--- START ---
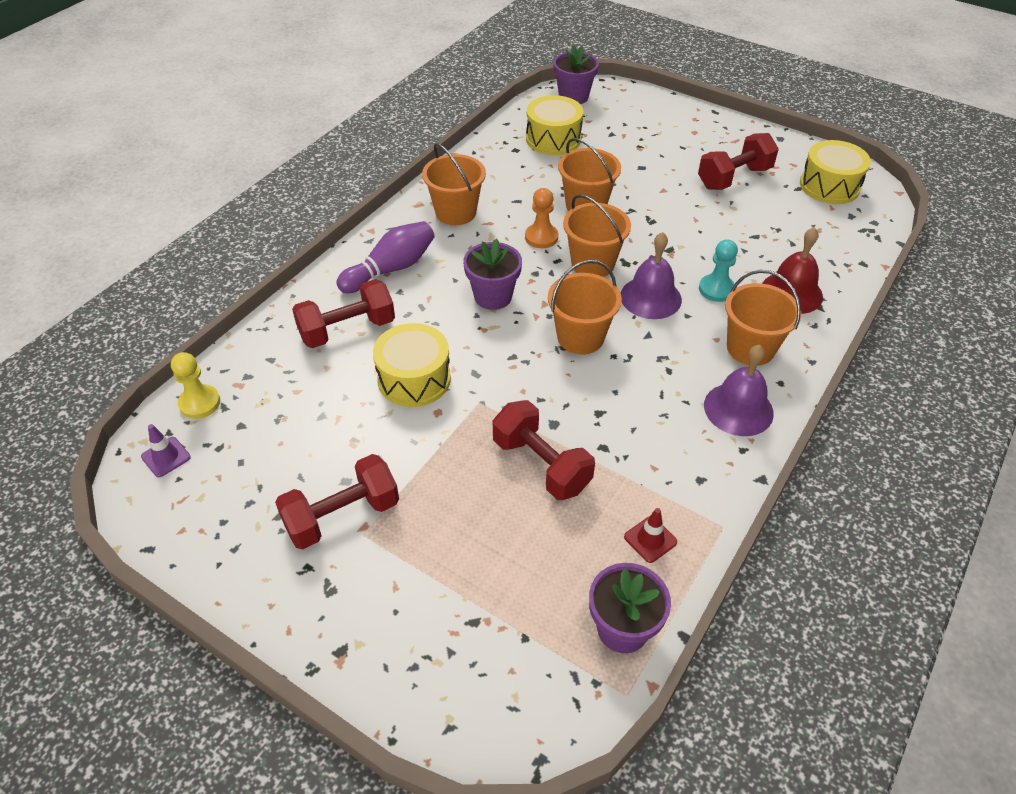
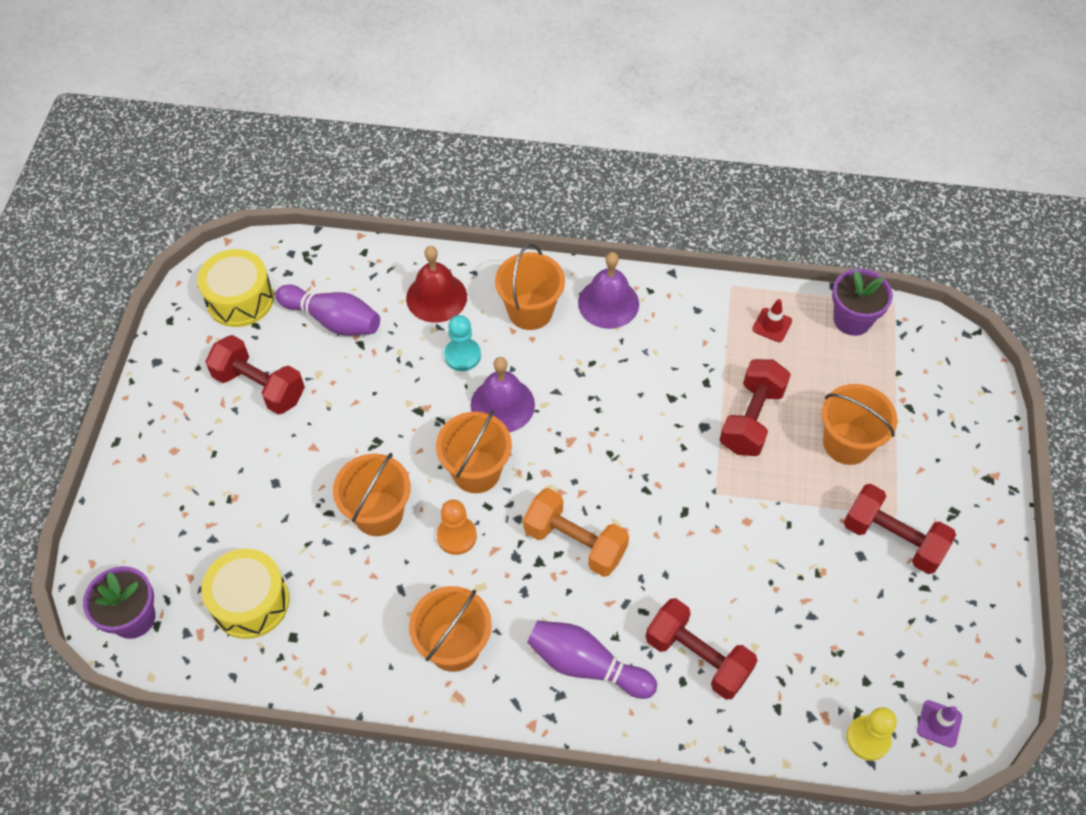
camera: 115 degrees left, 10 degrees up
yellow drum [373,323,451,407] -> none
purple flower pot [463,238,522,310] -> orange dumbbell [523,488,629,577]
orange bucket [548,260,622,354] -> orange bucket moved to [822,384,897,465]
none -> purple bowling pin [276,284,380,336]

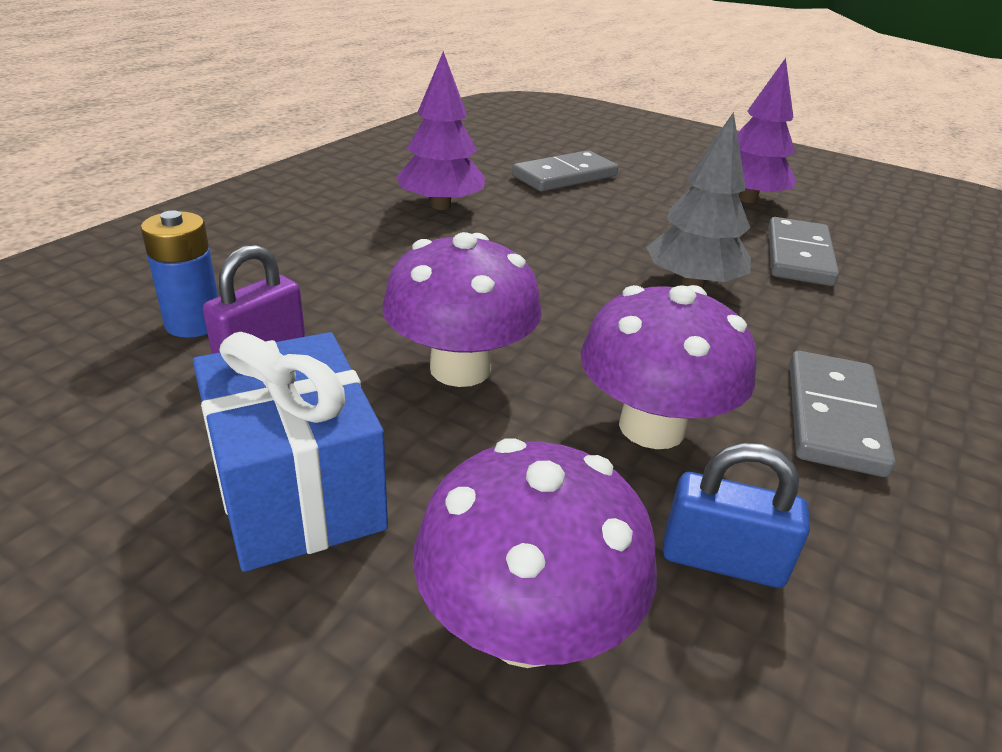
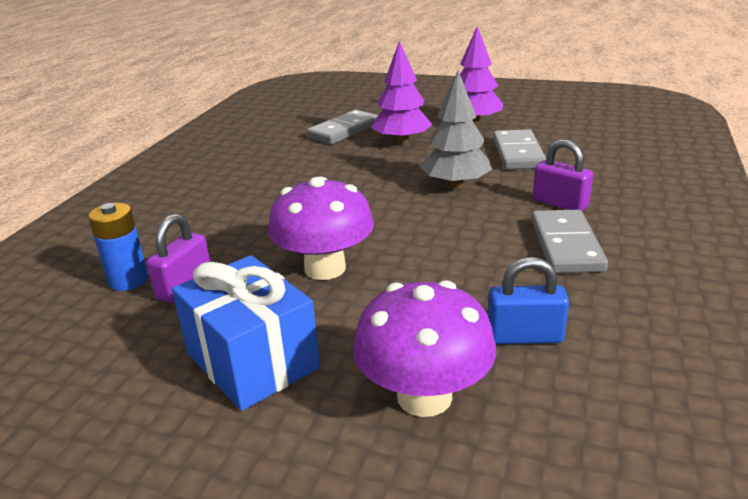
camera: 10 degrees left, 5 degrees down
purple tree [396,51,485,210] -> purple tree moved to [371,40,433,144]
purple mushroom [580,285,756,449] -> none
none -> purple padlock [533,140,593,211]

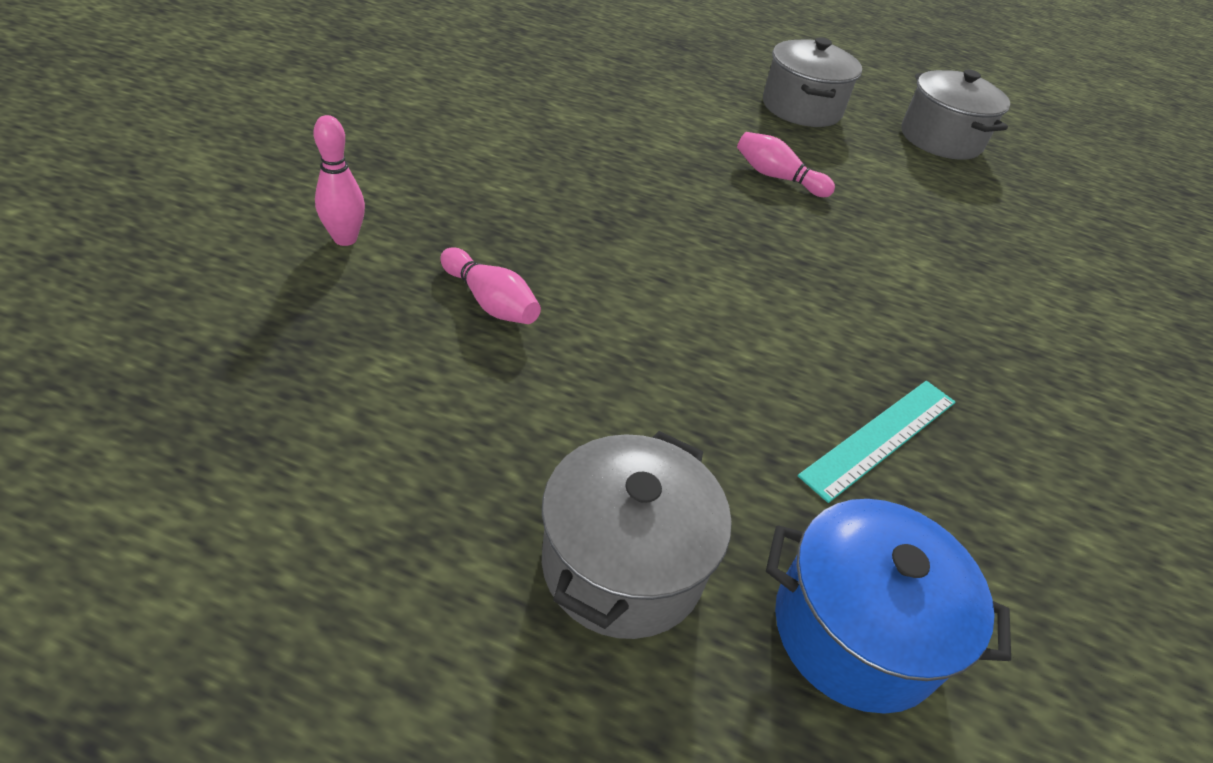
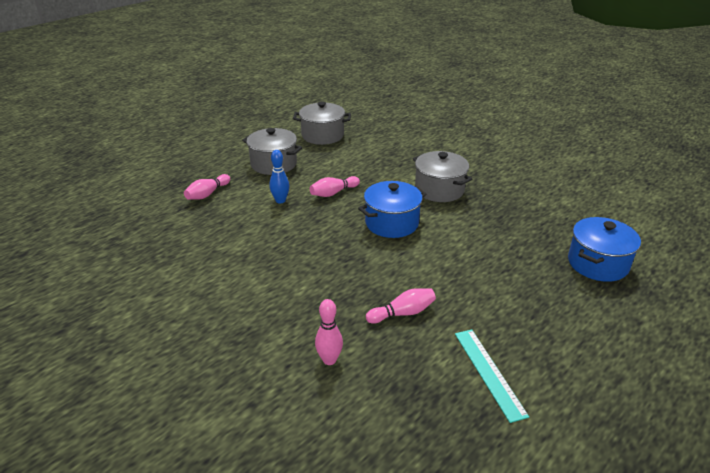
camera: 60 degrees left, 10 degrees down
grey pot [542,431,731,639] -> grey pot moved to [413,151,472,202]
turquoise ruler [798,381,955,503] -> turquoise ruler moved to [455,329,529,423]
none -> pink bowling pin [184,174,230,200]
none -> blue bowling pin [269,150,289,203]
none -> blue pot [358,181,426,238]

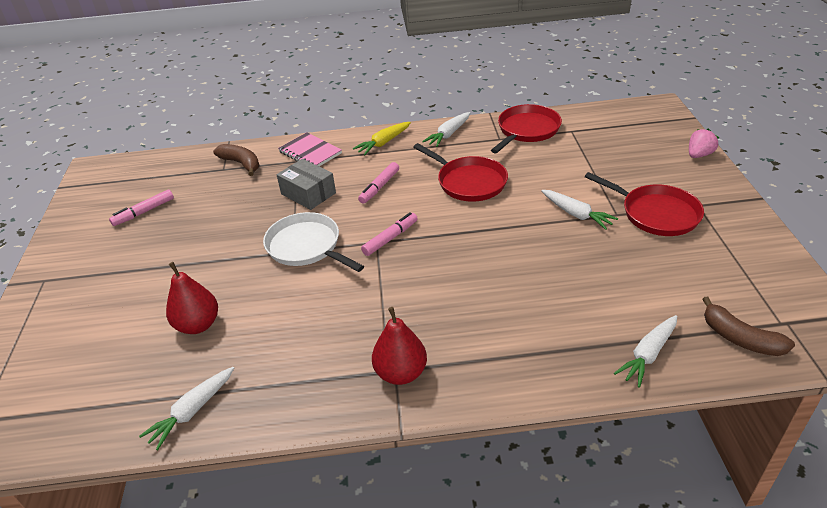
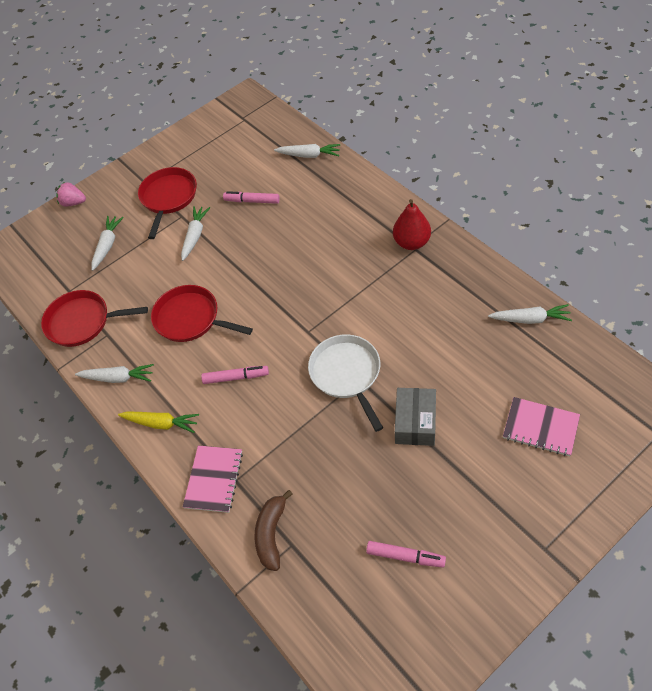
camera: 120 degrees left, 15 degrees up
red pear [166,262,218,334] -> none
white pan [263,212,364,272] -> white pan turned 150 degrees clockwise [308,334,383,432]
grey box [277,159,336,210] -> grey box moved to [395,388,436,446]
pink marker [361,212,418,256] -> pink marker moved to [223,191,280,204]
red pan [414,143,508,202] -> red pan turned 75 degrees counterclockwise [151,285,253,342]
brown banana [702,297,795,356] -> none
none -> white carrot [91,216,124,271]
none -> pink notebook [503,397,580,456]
--- END ---
TRY IT: Pictures are not part of the copy; transcribe the rest of the data verbatim.

WRITTEN REPLY:
camera: 115 degrees left, 10 degrees up
yellow drum [373,323,451,407] -> none
purple flower pot [463,238,522,310] -> orange dumbbell [523,488,629,577]
orange bucket [548,260,622,354] -> orange bucket moved to [822,384,897,465]
none -> purple bowling pin [276,284,380,336]

camera: 10 degrees left, 5 degrees down
purple tree [396,51,485,210] -> purple tree moved to [371,40,433,144]
purple mushroom [580,285,756,449] -> none
none -> purple padlock [533,140,593,211]

camera: 60 degrees left, 10 degrees down
grey pot [542,431,731,639] -> grey pot moved to [413,151,472,202]
turquoise ruler [798,381,955,503] -> turquoise ruler moved to [455,329,529,423]
none -> pink bowling pin [184,174,230,200]
none -> blue bowling pin [269,150,289,203]
none -> blue pot [358,181,426,238]

camera: 120 degrees left, 15 degrees up
red pear [166,262,218,334] -> none
white pan [263,212,364,272] -> white pan turned 150 degrees clockwise [308,334,383,432]
grey box [277,159,336,210] -> grey box moved to [395,388,436,446]
pink marker [361,212,418,256] -> pink marker moved to [223,191,280,204]
red pan [414,143,508,202] -> red pan turned 75 degrees counterclockwise [151,285,253,342]
brown banana [702,297,795,356] -> none
none -> white carrot [91,216,124,271]
none -> pink notebook [503,397,580,456]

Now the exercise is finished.